■ Task objective
Count the lines in the data that contain the string "perspective", treating uppercase and lowercase as different, and give only that number.

■ Supplied information
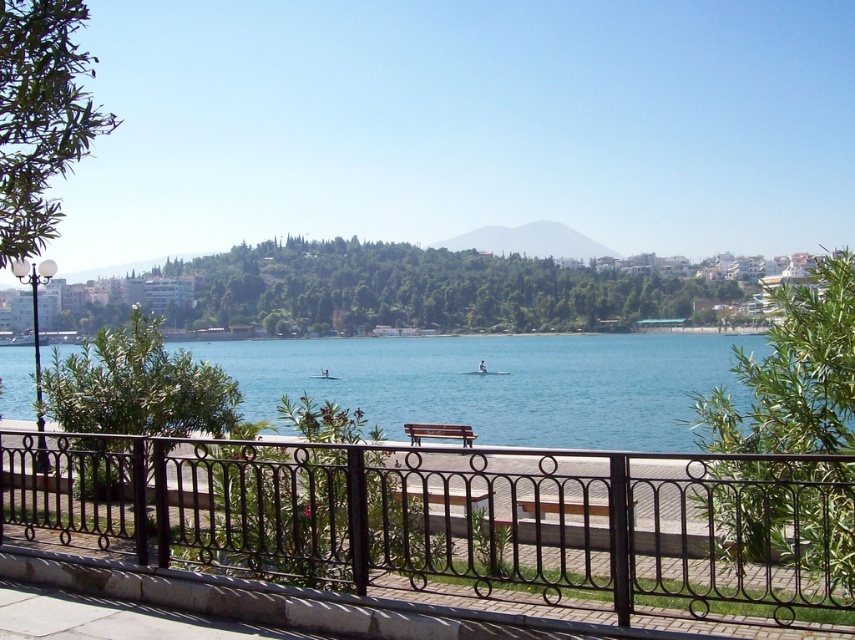
Can you confirm if black wrought iron fence at center is taller than wooden bench at center?

Indeed, black wrought iron fence at center has a greater height compared to wooden bench at center.

Who is more distant from viewer, (779, 556) or (416, 429)?

Positioned behind is point (416, 429).

Is point (761, 465) positioned behind point (470, 429)?

No, it is not.

Identify the location of black wrought iron fence at center. (455, 515).

At what (x,y) coordinates should I click in order to perform the action: click on black wrought iron fence at center. Please return your answer as a coordinate pair (x, y). This screenshot has width=855, height=640. Looking at the image, I should click on (455, 515).

Is point (457, 556) positioned in front of point (228, 364)?

Yes.

Between point (755, 548) and point (332, 339), which one is positioned in front?

Point (755, 548) is more forward.

You are a GUI agent. You are given a task and a screenshot of the screen. Output one action in this format:
    pyautogui.click(x=<x>, y=<y>)
    Task: Click on the black wrought iron fence at center
    
    Given the screenshot: What is the action you would take?
    pyautogui.click(x=455, y=515)

Who is more distant from viewer, (242,381) or (447,424)?

Point (242,381)

Who is more distant from viewer, (526, 355) or (469, 438)?

Positioned behind is point (526, 355).

At what (x,y) coordinates should I click in order to perform the action: click on blue water at center. Please return your answer as a coordinate pair (x, y). Looking at the image, I should click on click(x=499, y=384).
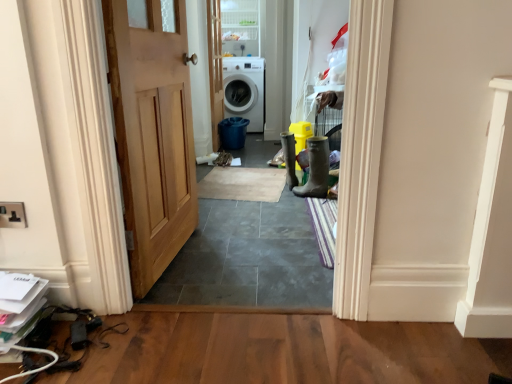
Question: Considering the relative positions of white glossy washing machine at center and clear glass door at upper center in the image provided, is white glossy washing machine at center to the right of clear glass door at upper center from the viewer's perspective?

Choices:
 (A) yes
 (B) no

Answer: (A)

Question: Can you confirm if white glossy washing machine at center is bigger than clear glass door at upper center?

Choices:
 (A) yes
 (B) no

Answer: (A)

Question: Is white glossy washing machine at center surrounding clear glass door at upper center?

Choices:
 (A) no
 (B) yes

Answer: (A)

Question: Is white glossy washing machine at center behind clear glass door at upper center?

Choices:
 (A) no
 (B) yes

Answer: (B)

Question: Can you confirm if white glossy washing machine at center is shorter than clear glass door at upper center?

Choices:
 (A) yes
 (B) no

Answer: (B)

Question: Is white glossy washing machine at center placed right next to clear glass door at upper center?

Choices:
 (A) yes
 (B) no

Answer: (B)

Question: Can white glossy washing machine at center be found inside clear glass door at upper center?

Choices:
 (A) no
 (B) yes

Answer: (A)

Question: From the image's perspective, does clear glass door at upper center appear lower than white glossy washing machine at center?

Choices:
 (A) no
 (B) yes

Answer: (A)

Question: From a real-world perspective, is clear glass door at upper center positioned under white glossy washing machine at center based on gravity?

Choices:
 (A) no
 (B) yes

Answer: (A)

Question: Is there a large distance between clear glass door at upper center and white glossy washing machine at center?

Choices:
 (A) no
 (B) yes

Answer: (A)

Question: Is clear glass door at upper center next to white glossy washing machine at center and touching it?

Choices:
 (A) yes
 (B) no

Answer: (B)

Question: Is the position of clear glass door at upper center more distant than that of white glossy washing machine at center?

Choices:
 (A) yes
 (B) no

Answer: (B)

Question: Is natural wood door at center, positioned as the second door in back-to-front order, a part of white glossy washing machine at center?

Choices:
 (A) yes
 (B) no

Answer: (B)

■ Exercise result
3